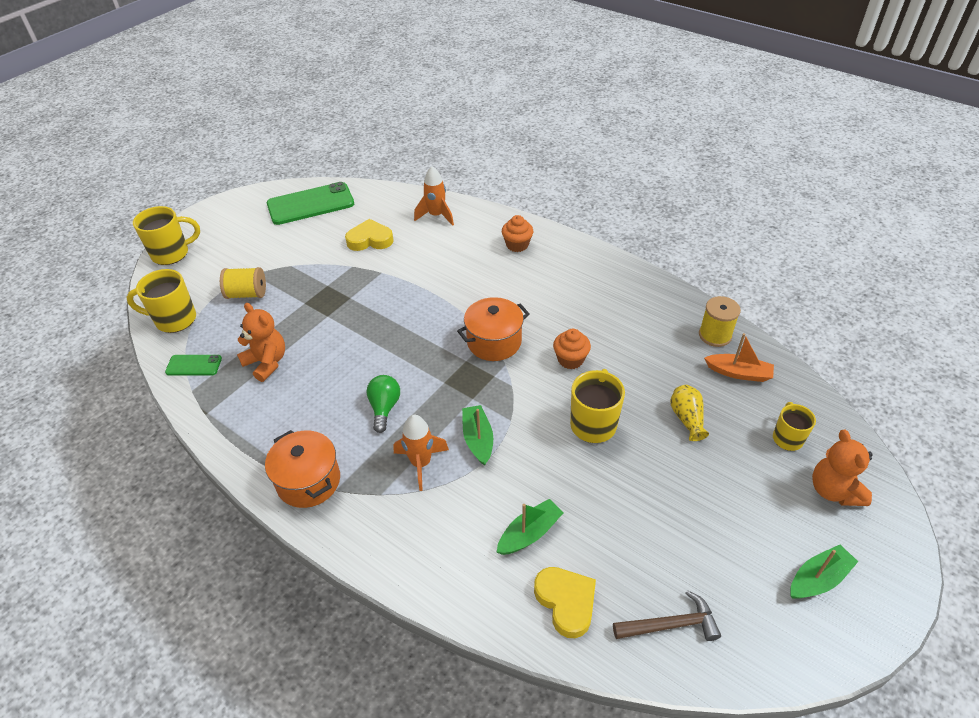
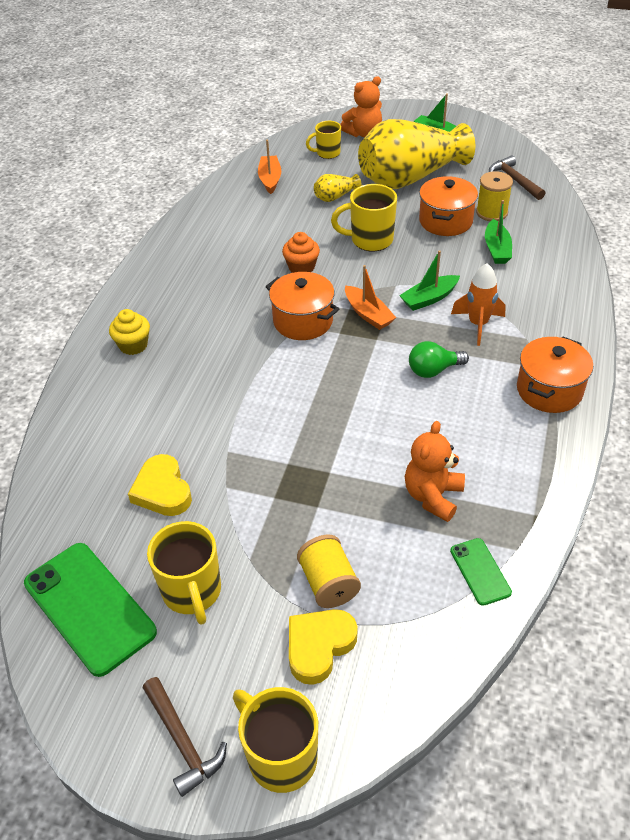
camera: 110 degrees left, 0 degrees up
(174, 319) = (419, 648): yellow mug -> yellow mug (192, 592)
(210, 224) = (182, 741): none -> brown hammer
(436, 216) = (89, 438): orange rocket -> none
(479, 387) = (368, 314): none -> orange boat
(517, 245) = (133, 345): orange cupcake -> yellow cupcake
(529, 533) = (497, 249): green boat -> green boat turned 120 degrees counterclockwise
(566, 602) = (535, 222): yellow heart -> yellow heart (319, 646)
(603, 505) = (445, 221): none -> orange pot
(709, 504) = (410, 177): none -> yellow vase
(715, 335) = (229, 195): yellow spool -> yellow spool (491, 212)

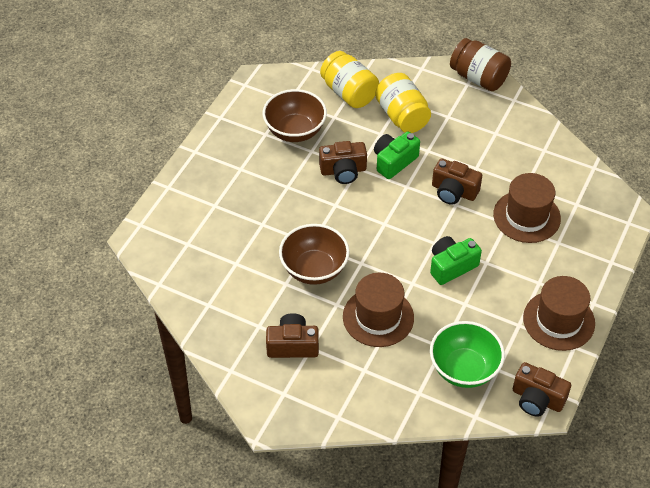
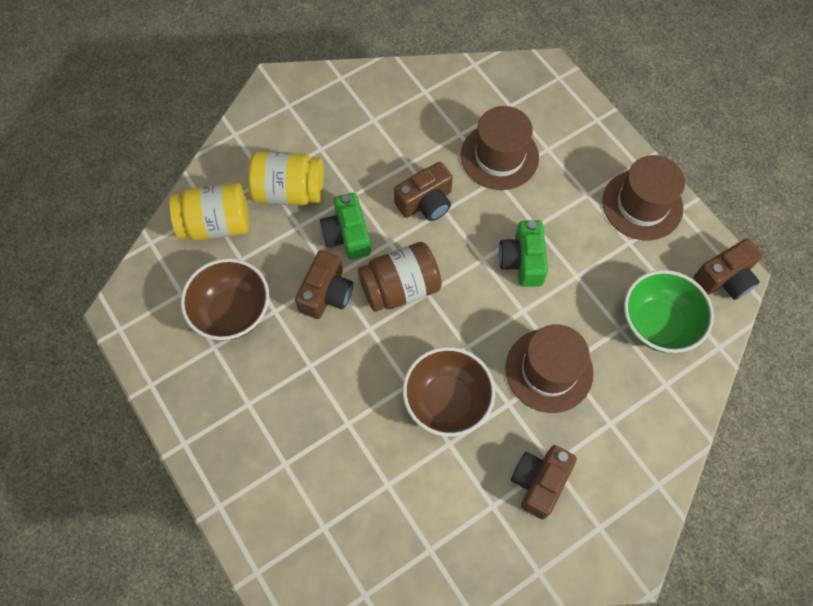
camera: 60 degrees left, 15 degrees up
(478, 78) = (288, 90): brown jar -> brown jar (400, 288)

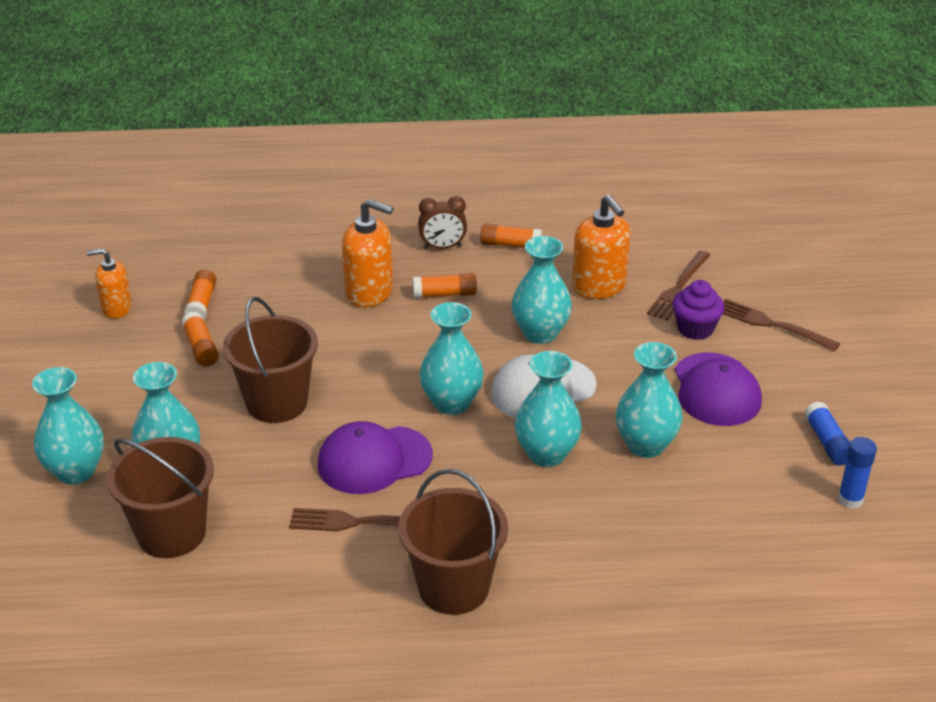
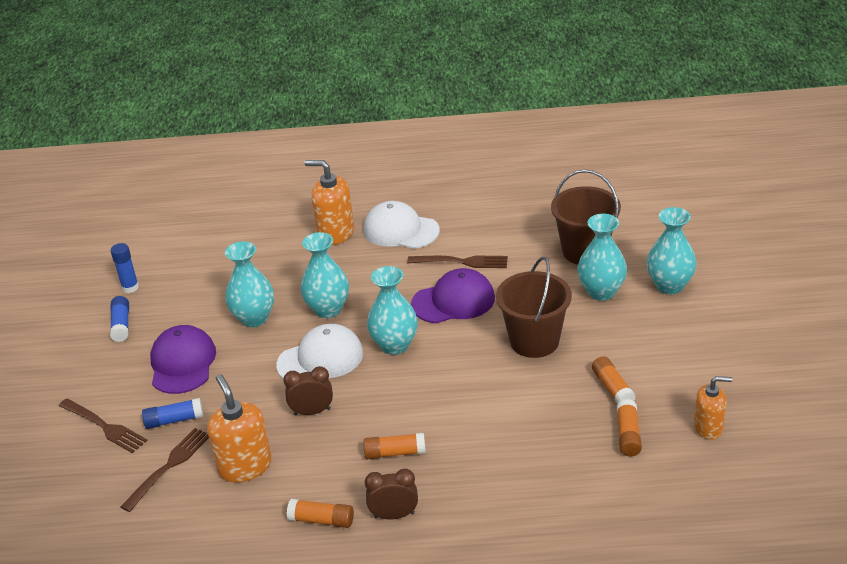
camera: 175 degrees left, 0 degrees up
(369, 293) = (467, 453): orange soap dispenser -> orange soap dispenser (335, 233)
(453, 587) = (400, 230): brown bucket -> white cap
(540, 333) = (312, 411): turquoise vase -> brown clock
(695, 329) = (174, 420): purple cupcake -> blue glue stick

# What you have to do:
Whenever the word "degrees" occurs in a line above, copy that line.

# Final answer:
camera: 110 degrees left, 0 degrees up
(529, 533) = (497, 249): green boat -> green boat turned 120 degrees counterclockwise
camera: 60 degrees left, 15 degrees up
camera: 175 degrees left, 0 degrees up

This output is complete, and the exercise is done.